### Material for the task:
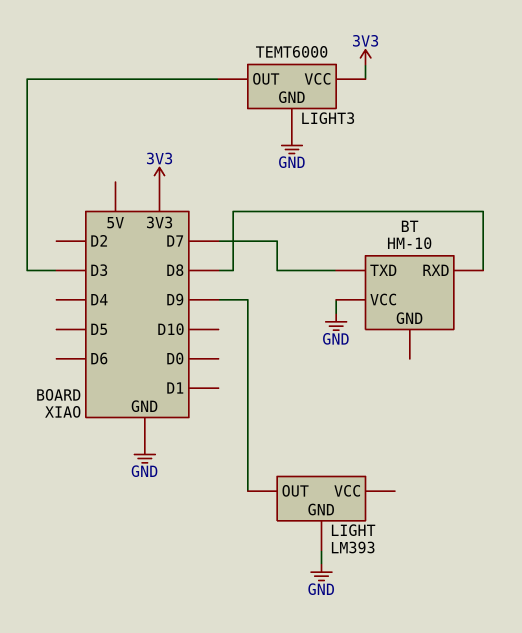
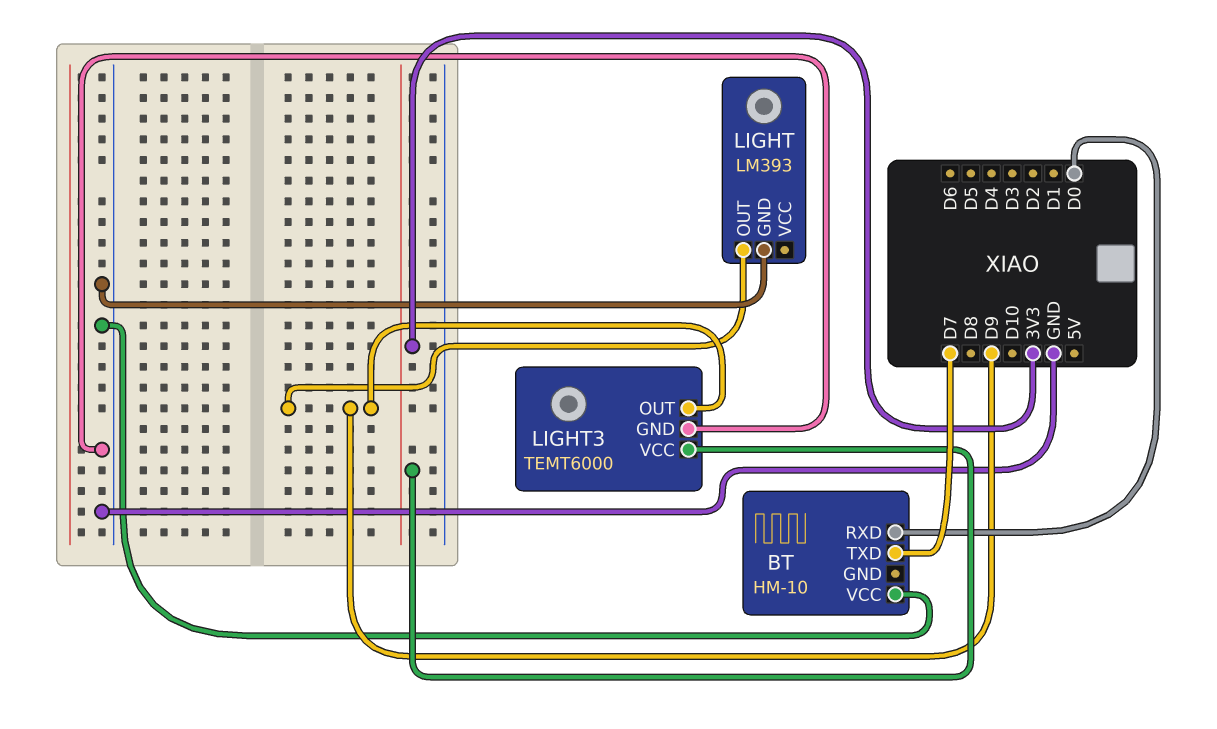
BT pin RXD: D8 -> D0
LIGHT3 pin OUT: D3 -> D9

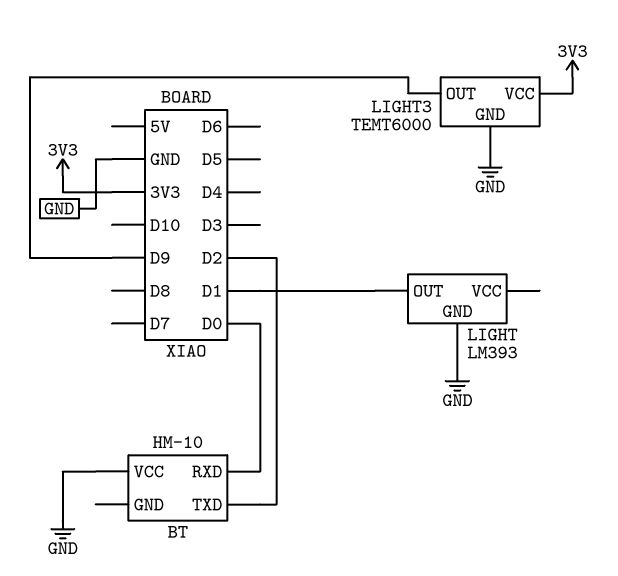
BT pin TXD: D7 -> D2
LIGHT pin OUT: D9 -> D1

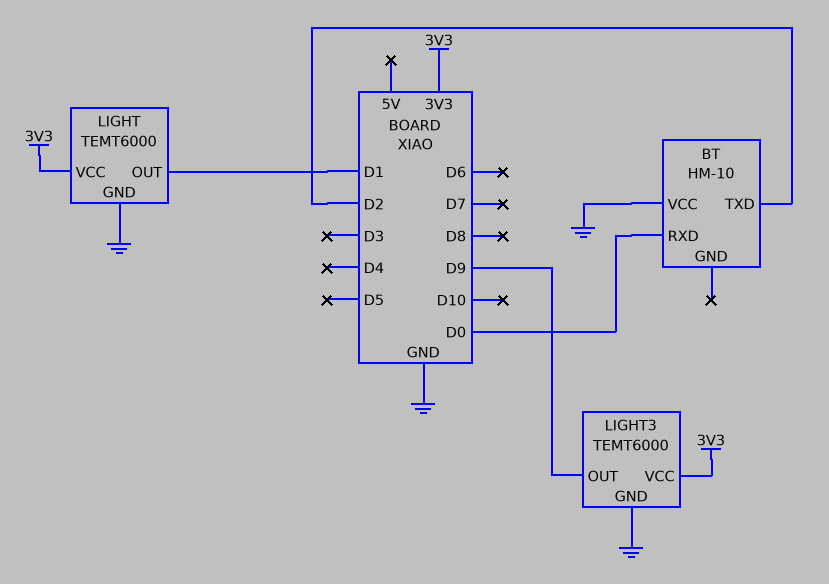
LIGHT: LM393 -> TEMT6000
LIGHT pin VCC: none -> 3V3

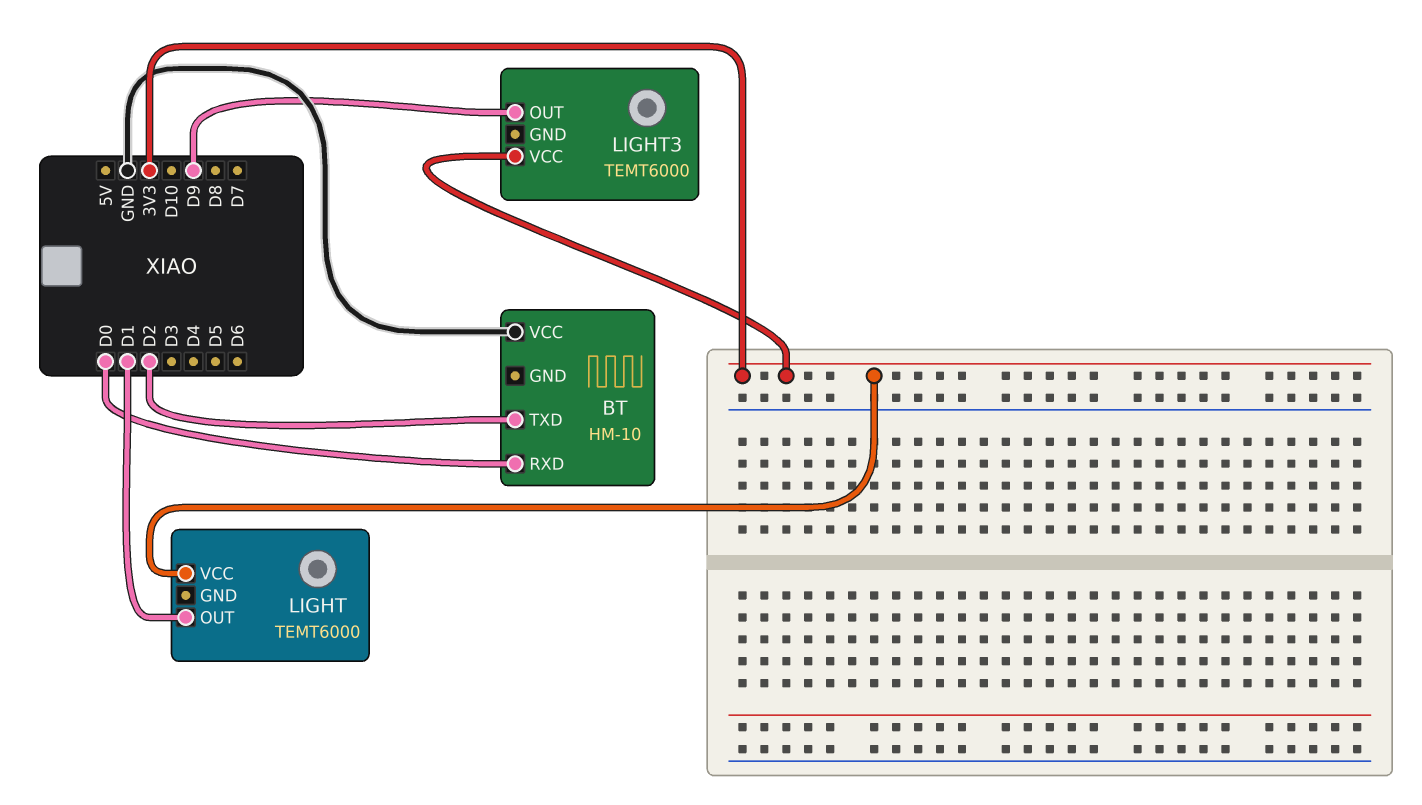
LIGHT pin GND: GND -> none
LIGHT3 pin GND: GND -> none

### Requirement:
Exactly the lines from the one containing "LIGHT pin VCC: none -> 3V3" to the final line of the entries are wanted; please write them out, both ends included, but not the pictures.

### Finished exercise:
LIGHT pin VCC: none -> 3V3

LIGHT pin GND: GND -> none
LIGHT3 pin GND: GND -> none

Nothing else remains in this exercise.